Read each of the lines below and tally those with "DATA"; the tally is the whole answer.

Source information:

-- Opening Marker --

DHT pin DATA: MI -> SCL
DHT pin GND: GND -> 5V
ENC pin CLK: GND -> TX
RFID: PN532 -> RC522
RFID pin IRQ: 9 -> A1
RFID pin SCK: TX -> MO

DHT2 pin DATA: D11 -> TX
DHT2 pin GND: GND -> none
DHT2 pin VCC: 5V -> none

-- Closing Marker --
-- Opening Marker --

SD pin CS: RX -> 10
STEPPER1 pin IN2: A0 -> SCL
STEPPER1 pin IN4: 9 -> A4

-- Closing Marker --
-- Opening Marker --

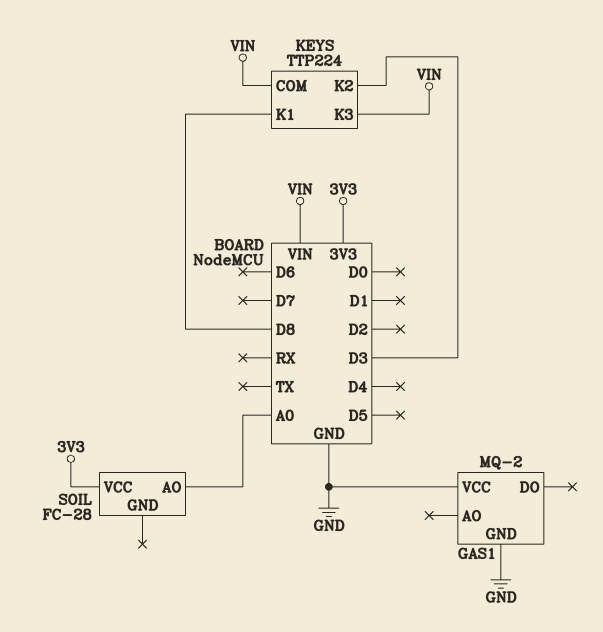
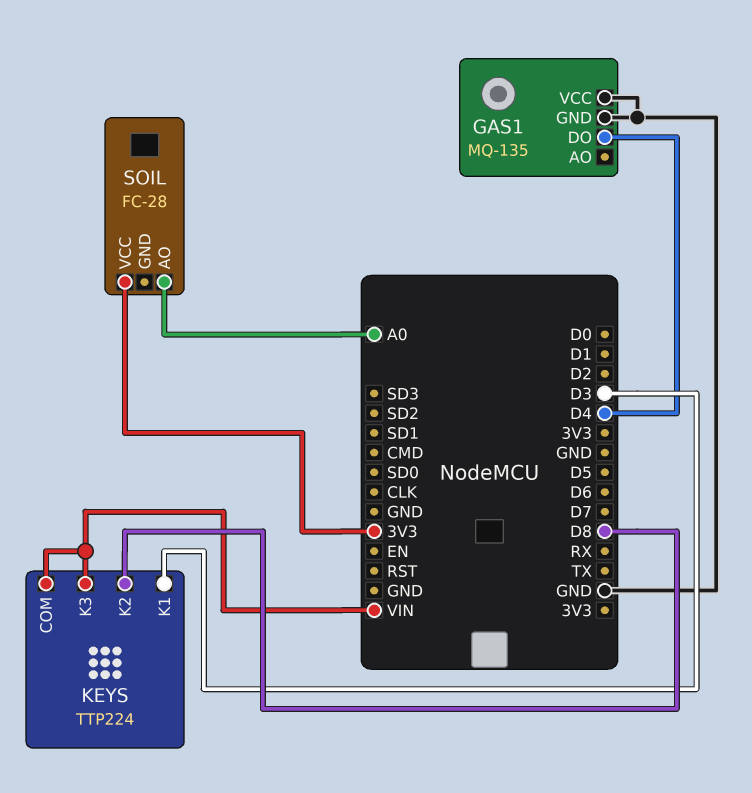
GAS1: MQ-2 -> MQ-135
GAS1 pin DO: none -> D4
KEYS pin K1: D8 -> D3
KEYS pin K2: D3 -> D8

-- Closing Marker --

Response for this exercise:
2